▸ **RECORDS FOR PROCESSING**:
○ ○ ○ ○
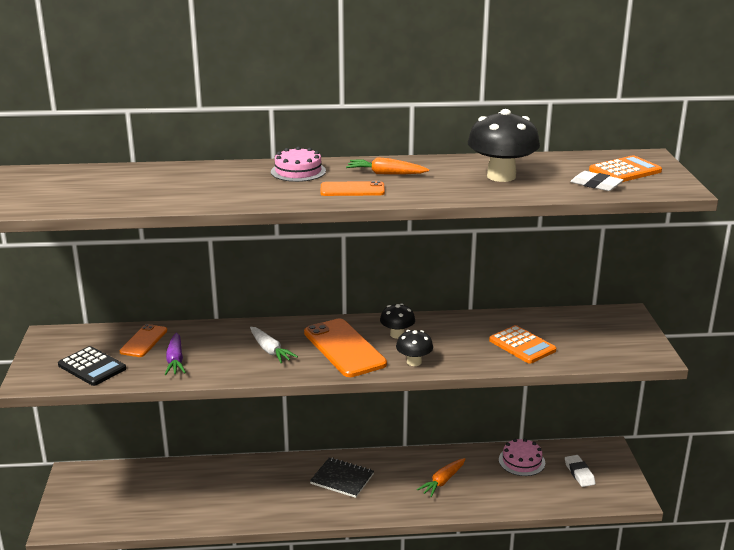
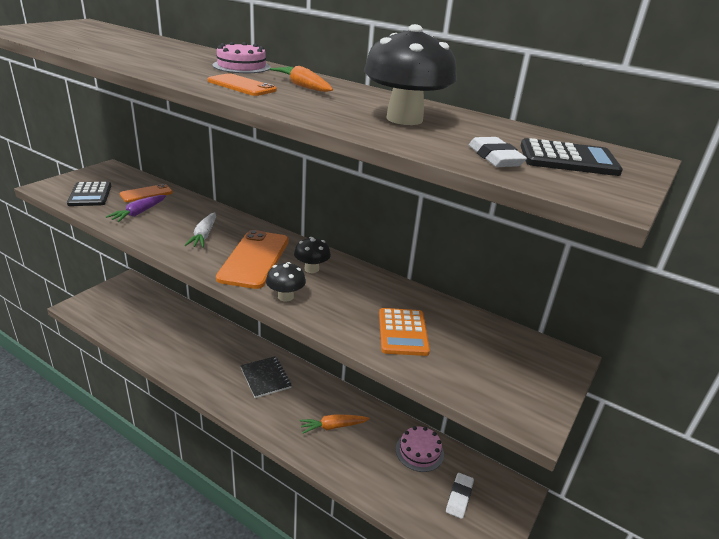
camera: 35 degrees right, 5 degrees up
(625, 171) = (568, 159): orange calculator -> black calculator

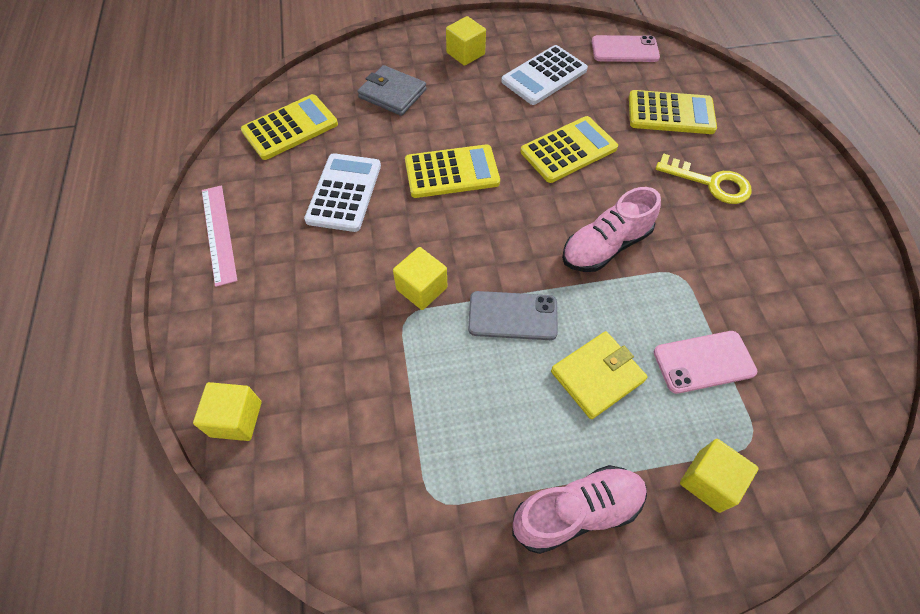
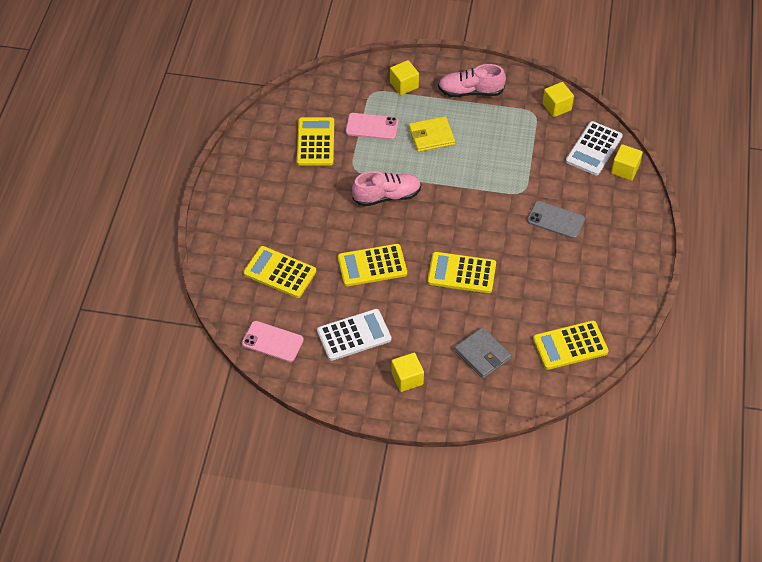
camera: 160 degrees left, 5 degrees down
(218, 233) = (629, 274): pink ruler -> none
(344, 193) = (541, 279): white calculator -> white calculator (594, 149)
(422, 288) = (508, 204): yellow cube -> yellow cube (556, 107)
(512, 316) = (462, 175): grey phone -> grey phone (556, 220)
(710, 183) = (292, 215): yellow key -> none
(767, 302) = (315, 142): none -> yellow calculator

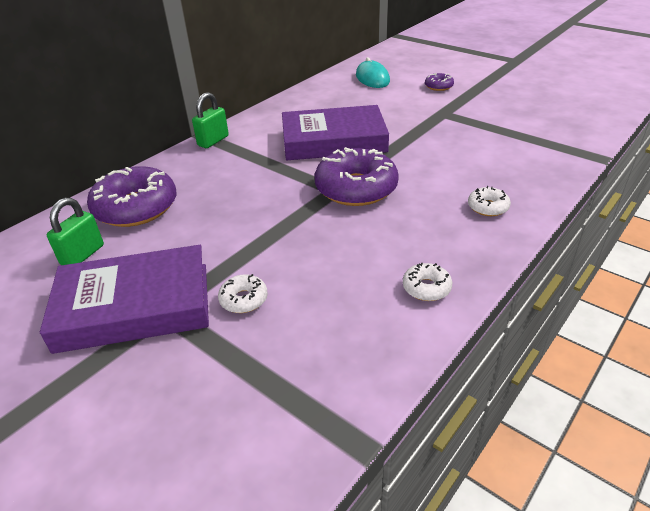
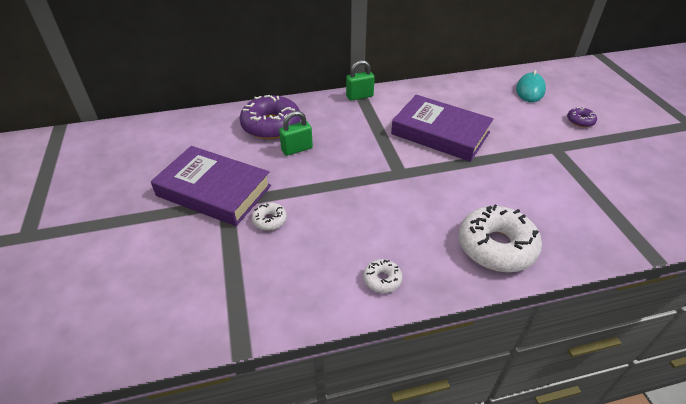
camera: 35 degrees right, 5 degrees up
(83, 255) = (218, 143): green padlock -> green padlock (297, 149)
(356, 188) = (415, 180): purple donut -> none
(488, 207) = (496, 246): white donut -> white donut, size x2.15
○ ○ ○ ○
Copy exactly the lines from the line that holds "(625, 171) = (568, 159): orange" to the end of the listing, both included. Leave the pictures out.

(625, 171) = (568, 159): orange calculator -> black calculator

camera: 160 degrees left, 5 degrees down
(218, 233) = (629, 274): pink ruler -> none
(344, 193) = (541, 279): white calculator -> white calculator (594, 149)
(422, 288) = (508, 204): yellow cube -> yellow cube (556, 107)
(512, 316) = (462, 175): grey phone -> grey phone (556, 220)
(710, 183) = (292, 215): yellow key -> none
(767, 302) = (315, 142): none -> yellow calculator

camera: 35 degrees right, 5 degrees up
(83, 255) = (218, 143): green padlock -> green padlock (297, 149)
(356, 188) = (415, 180): purple donut -> none
(488, 207) = (496, 246): white donut -> white donut, size x2.15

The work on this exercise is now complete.